## [What is being asked]
When you find the word "none" in a line of the entries, please copy the whole line.

(Records drawn from a dataset)

⁂

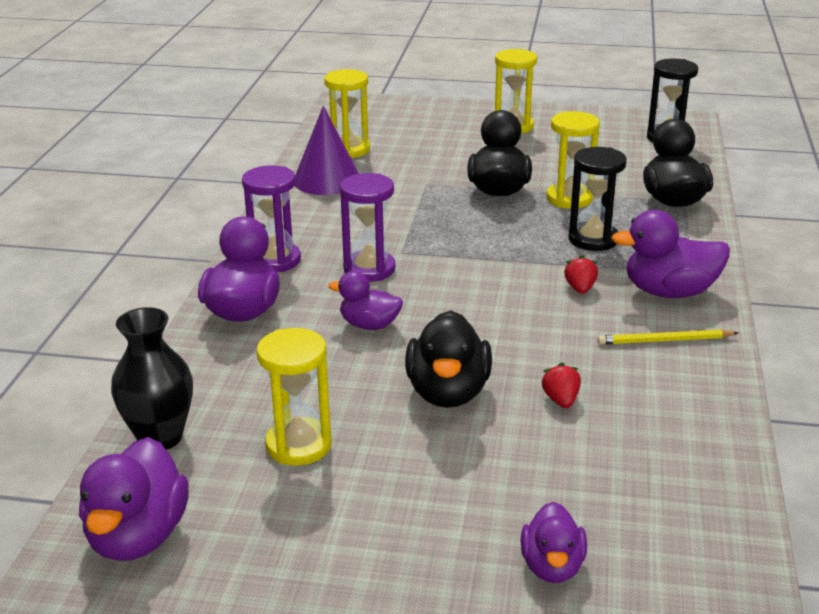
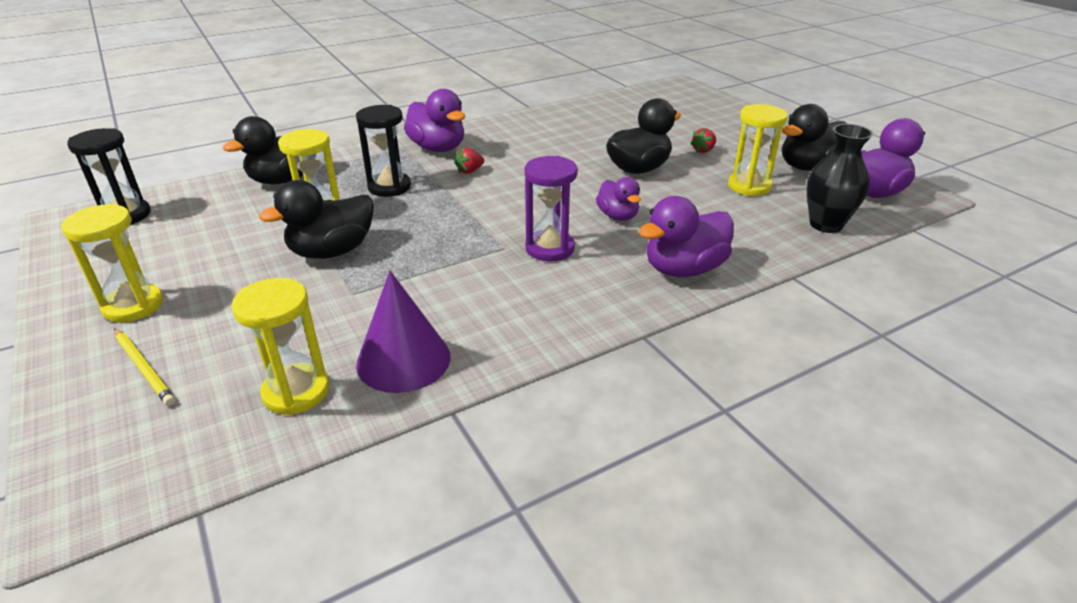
camera: 130 degrees left, 5 degrees up
(264, 536) = (808, 167): none -> black duck
(275, 260) = (599, 297): purple hourglass -> none
(552, 566) = (701, 116): purple duck -> none
(561, 400) = (595, 143): red strawberry -> red strawberry (703, 150)
(665, 340) = (497, 137): yellow pencil -> yellow pencil (144, 368)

⁂

## [Answer area]
(264, 536) = (808, 167): none -> black duck
(275, 260) = (599, 297): purple hourglass -> none
(552, 566) = (701, 116): purple duck -> none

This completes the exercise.